» Required work
Which lines of the entries below run from the one holding "blue fork: 7 -> 5" to the one holding "turquoise fork: 4 -> 7", inclusive? Set down exactly those lines and no others.

(Scene difference descriptions)
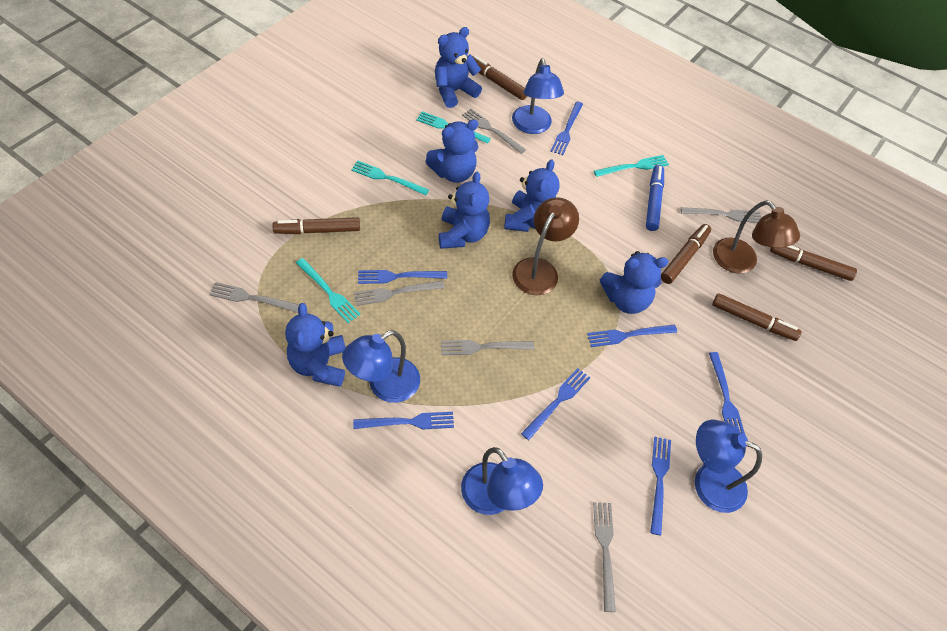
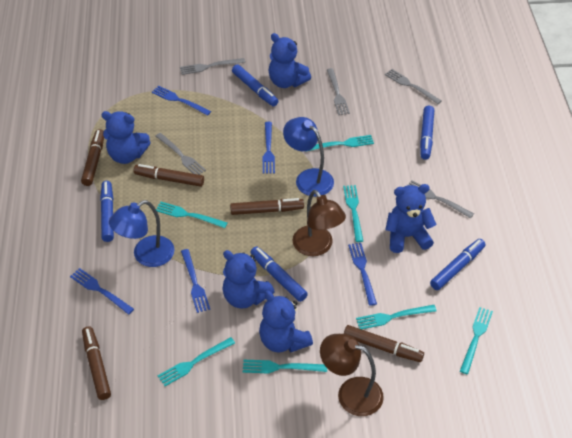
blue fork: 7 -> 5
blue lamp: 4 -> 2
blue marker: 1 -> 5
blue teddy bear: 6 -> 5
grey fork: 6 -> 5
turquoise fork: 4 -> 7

---

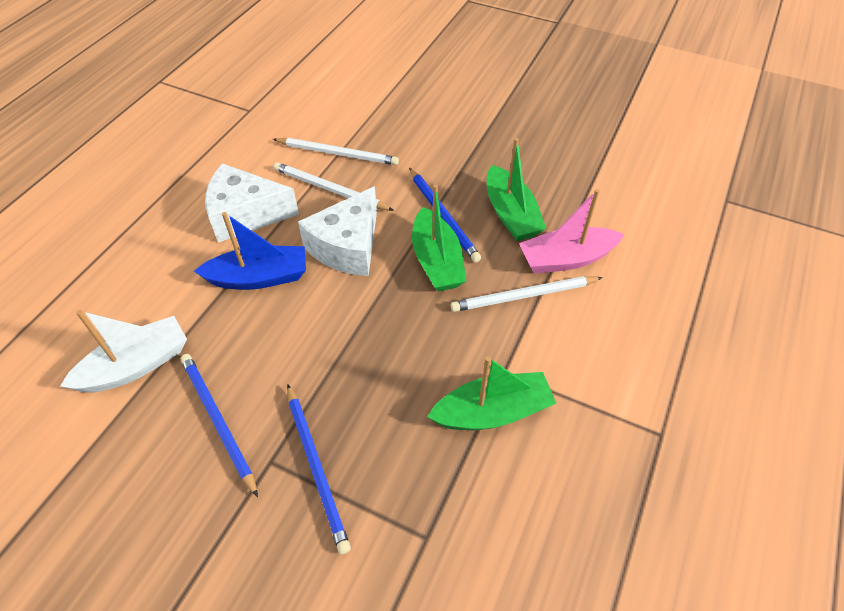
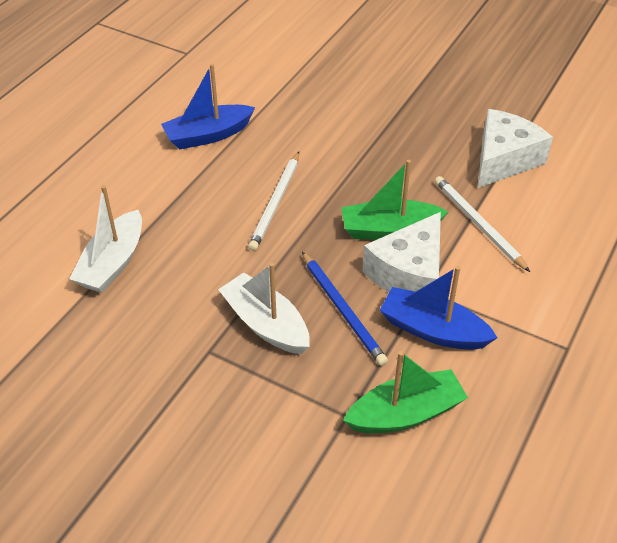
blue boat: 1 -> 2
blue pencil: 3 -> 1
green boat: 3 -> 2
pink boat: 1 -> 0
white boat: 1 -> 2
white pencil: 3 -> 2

» Output of the exercise
blue fork: 7 -> 5
blue lamp: 4 -> 2
blue marker: 1 -> 5
blue teddy bear: 6 -> 5
grey fork: 6 -> 5
turquoise fork: 4 -> 7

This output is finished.